Stored items:
┄┄┄┄┄┄
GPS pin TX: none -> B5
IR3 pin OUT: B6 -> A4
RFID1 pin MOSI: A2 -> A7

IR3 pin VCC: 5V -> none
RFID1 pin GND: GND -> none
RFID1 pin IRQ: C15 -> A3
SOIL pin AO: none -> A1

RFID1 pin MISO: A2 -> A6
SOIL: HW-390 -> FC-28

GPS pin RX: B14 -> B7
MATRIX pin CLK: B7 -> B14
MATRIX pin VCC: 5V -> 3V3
┄┄┄┄┄┄
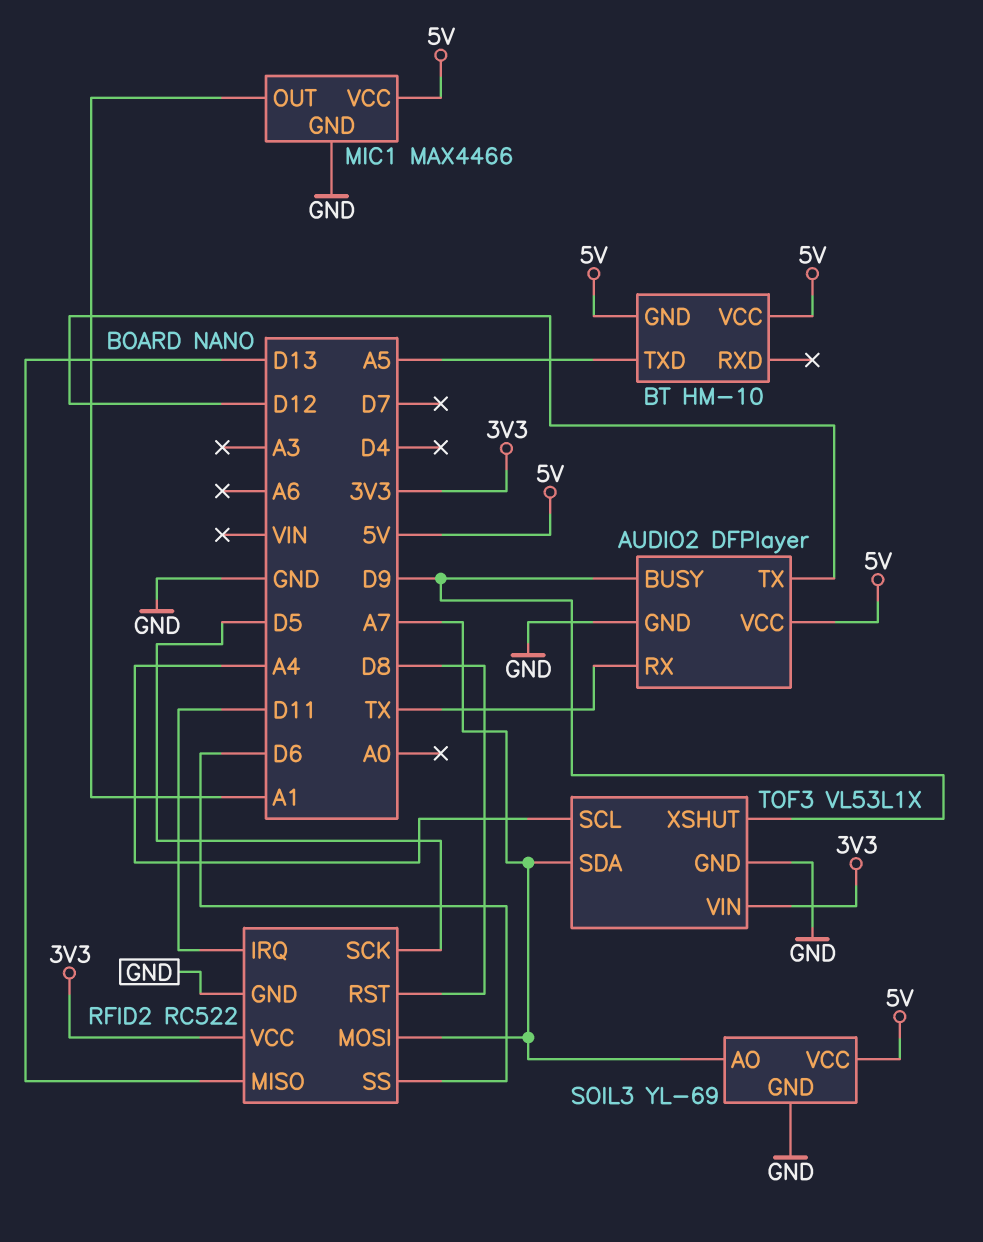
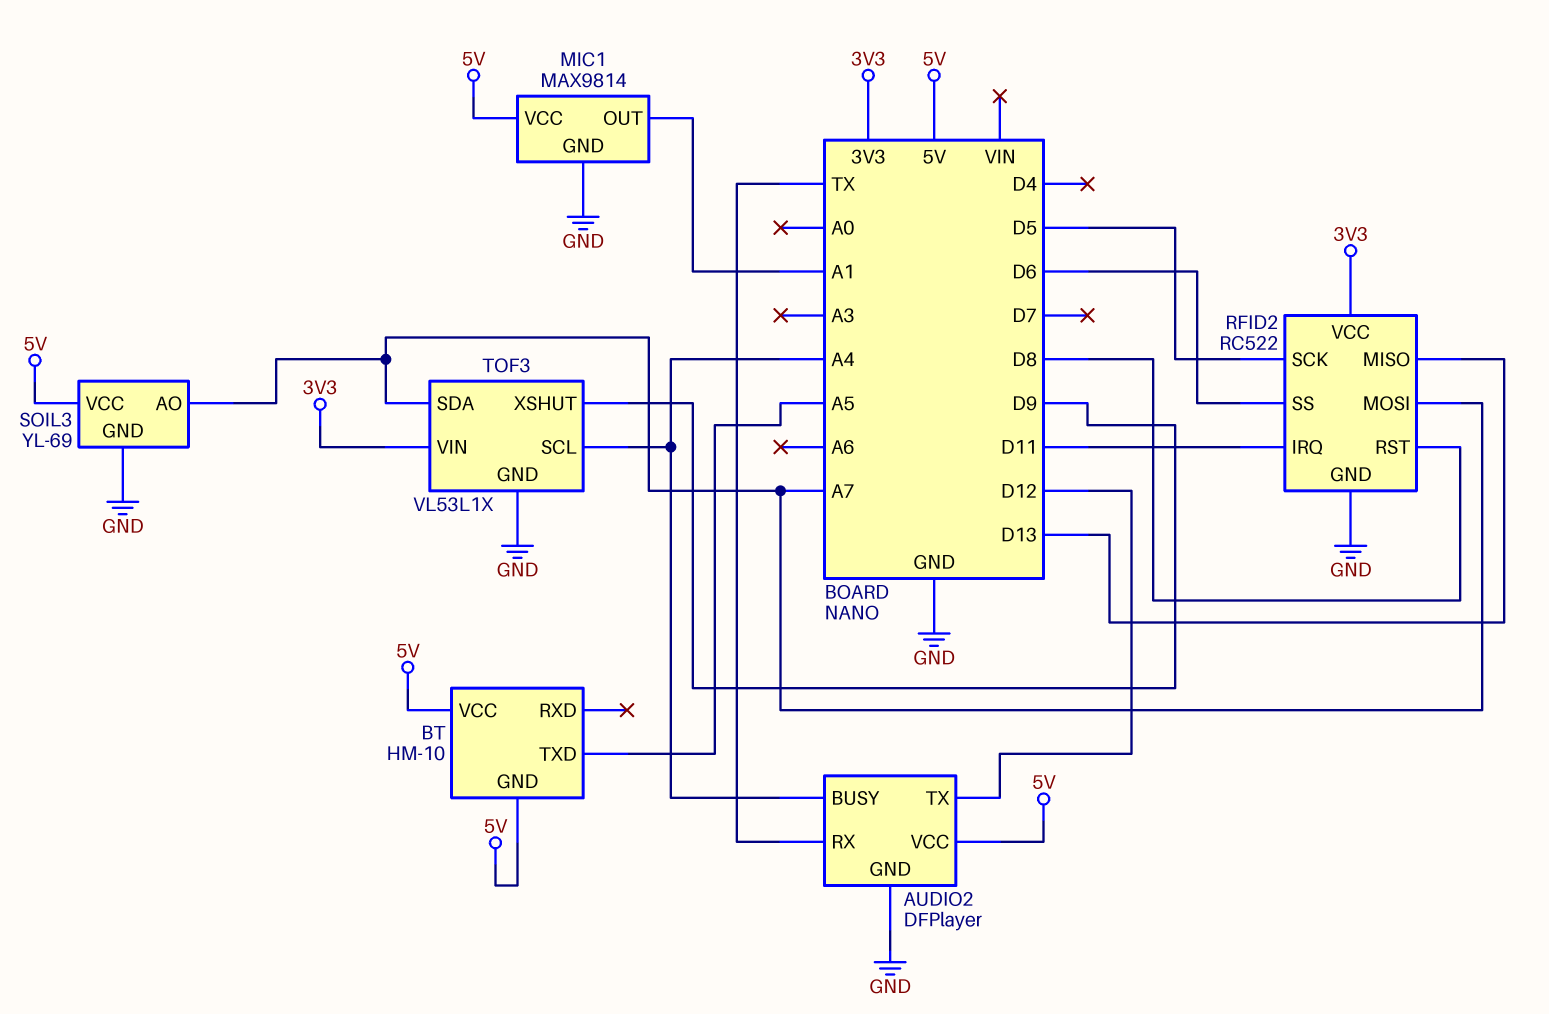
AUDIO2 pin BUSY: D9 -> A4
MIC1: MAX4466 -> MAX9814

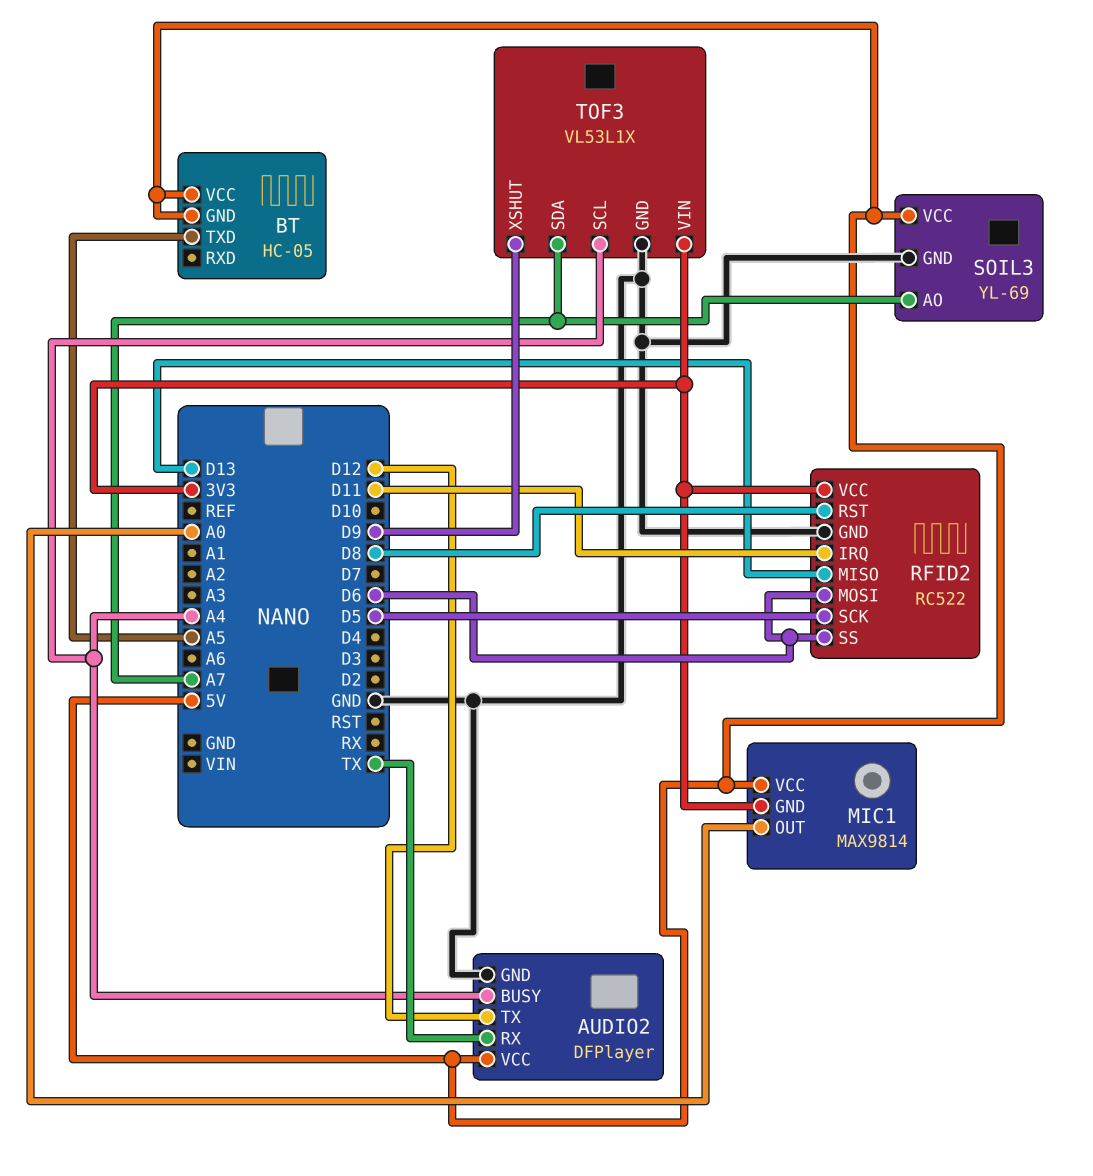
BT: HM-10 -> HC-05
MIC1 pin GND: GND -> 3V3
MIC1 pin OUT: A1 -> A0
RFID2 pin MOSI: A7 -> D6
┄┄┄┄┄┄
PROBLEM DESCRIPTION = Copy out each line from the preceding entries that mentions the word "MATRIX".

SOLUTION TO THE PROBLEM =
MATRIX pin CLK: B7 -> B14
MATRIX pin VCC: 5V -> 3V3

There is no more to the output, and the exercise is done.